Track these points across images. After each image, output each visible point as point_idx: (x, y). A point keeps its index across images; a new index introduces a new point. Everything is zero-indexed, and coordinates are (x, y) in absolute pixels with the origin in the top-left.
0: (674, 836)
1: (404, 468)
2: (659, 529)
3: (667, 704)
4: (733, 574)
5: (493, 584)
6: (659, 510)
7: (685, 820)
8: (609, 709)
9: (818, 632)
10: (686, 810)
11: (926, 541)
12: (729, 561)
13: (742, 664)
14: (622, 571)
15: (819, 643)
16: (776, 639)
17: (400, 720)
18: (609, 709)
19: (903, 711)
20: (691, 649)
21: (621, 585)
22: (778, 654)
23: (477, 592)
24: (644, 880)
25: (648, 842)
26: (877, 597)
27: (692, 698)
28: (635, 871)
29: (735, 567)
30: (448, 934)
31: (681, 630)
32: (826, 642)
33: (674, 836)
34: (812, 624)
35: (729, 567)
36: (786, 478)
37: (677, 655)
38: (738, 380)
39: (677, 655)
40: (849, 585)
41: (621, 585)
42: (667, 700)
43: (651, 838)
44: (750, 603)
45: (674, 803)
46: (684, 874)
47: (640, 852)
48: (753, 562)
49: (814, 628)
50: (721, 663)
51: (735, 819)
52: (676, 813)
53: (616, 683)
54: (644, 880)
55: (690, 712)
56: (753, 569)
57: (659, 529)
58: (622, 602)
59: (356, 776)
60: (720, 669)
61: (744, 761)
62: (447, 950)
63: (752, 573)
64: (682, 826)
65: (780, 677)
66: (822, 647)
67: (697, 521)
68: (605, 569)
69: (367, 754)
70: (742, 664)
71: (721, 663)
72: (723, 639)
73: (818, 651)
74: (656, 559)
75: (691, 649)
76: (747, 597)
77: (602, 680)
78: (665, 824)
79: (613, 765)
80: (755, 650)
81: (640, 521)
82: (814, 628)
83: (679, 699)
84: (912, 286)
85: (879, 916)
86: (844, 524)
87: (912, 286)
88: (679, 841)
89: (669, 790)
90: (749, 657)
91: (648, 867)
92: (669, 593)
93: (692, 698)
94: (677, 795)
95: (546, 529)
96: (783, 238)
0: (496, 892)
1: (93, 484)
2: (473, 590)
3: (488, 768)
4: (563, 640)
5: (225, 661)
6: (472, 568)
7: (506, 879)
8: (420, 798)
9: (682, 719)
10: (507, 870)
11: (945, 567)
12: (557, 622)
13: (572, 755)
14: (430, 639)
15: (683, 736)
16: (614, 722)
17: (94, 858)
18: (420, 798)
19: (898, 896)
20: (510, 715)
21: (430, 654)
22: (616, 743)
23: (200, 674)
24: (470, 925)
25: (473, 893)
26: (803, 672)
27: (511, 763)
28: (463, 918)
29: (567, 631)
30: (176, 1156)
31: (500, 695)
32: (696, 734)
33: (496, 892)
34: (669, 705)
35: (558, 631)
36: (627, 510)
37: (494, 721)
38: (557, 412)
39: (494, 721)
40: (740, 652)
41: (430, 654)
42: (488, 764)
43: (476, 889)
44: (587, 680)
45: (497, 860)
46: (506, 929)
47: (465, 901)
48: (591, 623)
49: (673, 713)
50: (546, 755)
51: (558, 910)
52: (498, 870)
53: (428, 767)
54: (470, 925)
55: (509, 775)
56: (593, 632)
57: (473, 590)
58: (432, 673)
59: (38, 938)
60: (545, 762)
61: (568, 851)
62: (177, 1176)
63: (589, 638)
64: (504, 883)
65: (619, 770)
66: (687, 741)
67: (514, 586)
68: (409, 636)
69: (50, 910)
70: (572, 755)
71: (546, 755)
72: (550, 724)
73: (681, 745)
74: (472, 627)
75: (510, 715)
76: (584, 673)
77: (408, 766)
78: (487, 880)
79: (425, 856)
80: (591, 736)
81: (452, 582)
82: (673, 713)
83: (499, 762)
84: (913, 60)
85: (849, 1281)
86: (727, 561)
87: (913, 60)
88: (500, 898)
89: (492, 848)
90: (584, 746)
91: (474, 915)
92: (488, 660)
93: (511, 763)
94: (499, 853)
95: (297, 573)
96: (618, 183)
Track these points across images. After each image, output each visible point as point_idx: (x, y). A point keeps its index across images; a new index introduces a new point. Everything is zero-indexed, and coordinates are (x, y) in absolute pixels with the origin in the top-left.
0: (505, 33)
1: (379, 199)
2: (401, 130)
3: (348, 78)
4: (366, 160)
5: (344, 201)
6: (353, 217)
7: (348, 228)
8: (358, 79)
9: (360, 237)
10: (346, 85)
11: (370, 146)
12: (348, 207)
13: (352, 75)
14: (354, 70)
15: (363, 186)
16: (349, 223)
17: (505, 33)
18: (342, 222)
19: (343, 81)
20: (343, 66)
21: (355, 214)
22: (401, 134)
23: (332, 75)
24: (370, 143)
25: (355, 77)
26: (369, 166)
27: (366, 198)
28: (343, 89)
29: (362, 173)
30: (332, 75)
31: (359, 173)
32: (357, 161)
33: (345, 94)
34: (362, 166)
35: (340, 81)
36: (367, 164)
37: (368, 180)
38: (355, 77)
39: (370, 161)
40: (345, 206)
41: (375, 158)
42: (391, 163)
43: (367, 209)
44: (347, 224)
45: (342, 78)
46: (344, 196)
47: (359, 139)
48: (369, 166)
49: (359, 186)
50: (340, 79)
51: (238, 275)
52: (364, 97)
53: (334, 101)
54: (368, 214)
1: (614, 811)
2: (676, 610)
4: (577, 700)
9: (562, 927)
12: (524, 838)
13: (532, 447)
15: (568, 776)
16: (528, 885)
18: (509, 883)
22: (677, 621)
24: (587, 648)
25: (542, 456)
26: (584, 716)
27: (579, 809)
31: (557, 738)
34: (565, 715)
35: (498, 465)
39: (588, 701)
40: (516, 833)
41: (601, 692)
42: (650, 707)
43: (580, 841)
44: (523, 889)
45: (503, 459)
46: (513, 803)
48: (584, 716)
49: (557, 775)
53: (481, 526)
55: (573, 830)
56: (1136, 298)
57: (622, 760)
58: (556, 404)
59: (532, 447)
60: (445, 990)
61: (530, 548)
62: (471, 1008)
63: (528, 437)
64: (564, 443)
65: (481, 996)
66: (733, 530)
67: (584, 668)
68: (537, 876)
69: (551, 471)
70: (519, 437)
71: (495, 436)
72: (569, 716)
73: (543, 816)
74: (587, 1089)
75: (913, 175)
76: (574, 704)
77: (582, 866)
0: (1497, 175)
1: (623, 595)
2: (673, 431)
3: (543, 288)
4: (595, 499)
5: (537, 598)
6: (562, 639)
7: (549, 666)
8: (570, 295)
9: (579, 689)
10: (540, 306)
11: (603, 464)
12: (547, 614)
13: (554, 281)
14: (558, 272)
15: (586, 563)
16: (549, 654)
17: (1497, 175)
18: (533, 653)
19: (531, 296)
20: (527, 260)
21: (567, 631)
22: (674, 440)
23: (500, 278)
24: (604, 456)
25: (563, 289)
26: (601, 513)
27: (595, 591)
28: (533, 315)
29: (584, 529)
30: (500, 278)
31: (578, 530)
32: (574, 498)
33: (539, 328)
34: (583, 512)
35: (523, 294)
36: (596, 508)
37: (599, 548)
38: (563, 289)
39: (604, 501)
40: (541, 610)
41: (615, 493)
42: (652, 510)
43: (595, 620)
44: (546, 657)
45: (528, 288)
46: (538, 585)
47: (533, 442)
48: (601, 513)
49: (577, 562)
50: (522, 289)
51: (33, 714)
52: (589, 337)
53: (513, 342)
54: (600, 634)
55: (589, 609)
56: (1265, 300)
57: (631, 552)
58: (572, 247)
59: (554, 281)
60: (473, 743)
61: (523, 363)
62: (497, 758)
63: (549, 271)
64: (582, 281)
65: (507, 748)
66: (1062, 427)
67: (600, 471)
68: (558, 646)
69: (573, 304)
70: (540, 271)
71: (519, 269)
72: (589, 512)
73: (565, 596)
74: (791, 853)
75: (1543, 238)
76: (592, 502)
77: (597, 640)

#####

→ Instructions for the task
Copy the rows from the first line through the line with "38: (557, 412)", and swap "top-left" for "upper-left" while leaving everything else as it is.

→ Task solution
Track these points across images. After each image, output each visible point as point_idx: (x, y). A point keeps its index across images; a new index introduces a new point. Everything is zero-indexed, and coordinates are (x, y) in absolute pixels with the origin in the upper-left.
0: (674, 836)
1: (404, 468)
2: (659, 529)
3: (667, 704)
4: (733, 574)
5: (493, 584)
6: (659, 510)
7: (685, 820)
8: (609, 709)
9: (818, 632)
10: (686, 810)
11: (926, 541)
12: (729, 561)
13: (742, 664)
14: (622, 571)
15: (819, 643)
16: (776, 639)
17: (400, 720)
18: (609, 709)
19: (903, 711)
20: (691, 649)
21: (621, 585)
22: (778, 654)
23: (477, 592)
24: (644, 880)
25: (648, 842)
26: (877, 597)
27: (692, 698)
28: (635, 871)
29: (735, 567)
30: (448, 934)
31: (681, 630)
32: (826, 642)
33: (674, 836)
34: (812, 624)
35: (729, 567)
36: (786, 478)
37: (677, 655)
38: (738, 380)
39: (677, 655)
40: (849, 585)
41: (621, 585)
42: (667, 700)
43: (651, 838)
44: (750, 603)
45: (674, 803)
46: (684, 874)
47: (640, 852)
48: (753, 562)
49: (814, 628)
50: (721, 663)
51: (735, 819)
52: (676, 813)
53: (616, 683)
54: (644, 880)
55: (690, 712)
56: (753, 569)
57: (659, 529)
58: (622, 602)
59: (356, 776)
60: (720, 669)
61: (744, 761)
62: (447, 950)
63: (752, 573)
64: (682, 826)
65: (780, 677)
66: (822, 647)
67: (697, 521)
68: (605, 569)
69: (367, 754)
70: (742, 664)
71: (721, 663)
72: (723, 639)
73: (818, 651)
74: (656, 559)
75: (691, 649)
76: (747, 597)
77: (602, 680)
78: (665, 824)
79: (613, 765)
80: (755, 650)
81: (640, 521)
82: (814, 628)
83: (679, 699)
84: (912, 286)
85: (879, 916)
86: (844, 524)
87: (912, 286)
88: (679, 841)
89: (669, 790)
90: (749, 657)
91: (648, 867)
92: (669, 593)
93: (692, 698)
94: (677, 795)
95: (546, 529)
96: (783, 238)
0: (496, 892)
1: (93, 484)
2: (473, 590)
3: (488, 768)
4: (563, 640)
5: (225, 661)
6: (472, 568)
7: (506, 879)
8: (420, 798)
9: (682, 719)
10: (507, 870)
11: (945, 567)
12: (557, 622)
13: (572, 755)
14: (430, 639)
15: (683, 736)
16: (614, 722)
17: (94, 858)
18: (420, 798)
19: (898, 896)
20: (510, 715)
21: (430, 654)
22: (616, 743)
23: (200, 674)
24: (470, 925)
25: (473, 893)
26: (803, 672)
27: (511, 763)
28: (463, 918)
29: (567, 631)
30: (176, 1156)
31: (500, 695)
32: (696, 734)
33: (496, 892)
34: (669, 705)
35: (558, 631)
36: (627, 510)
37: (494, 721)
38: (557, 412)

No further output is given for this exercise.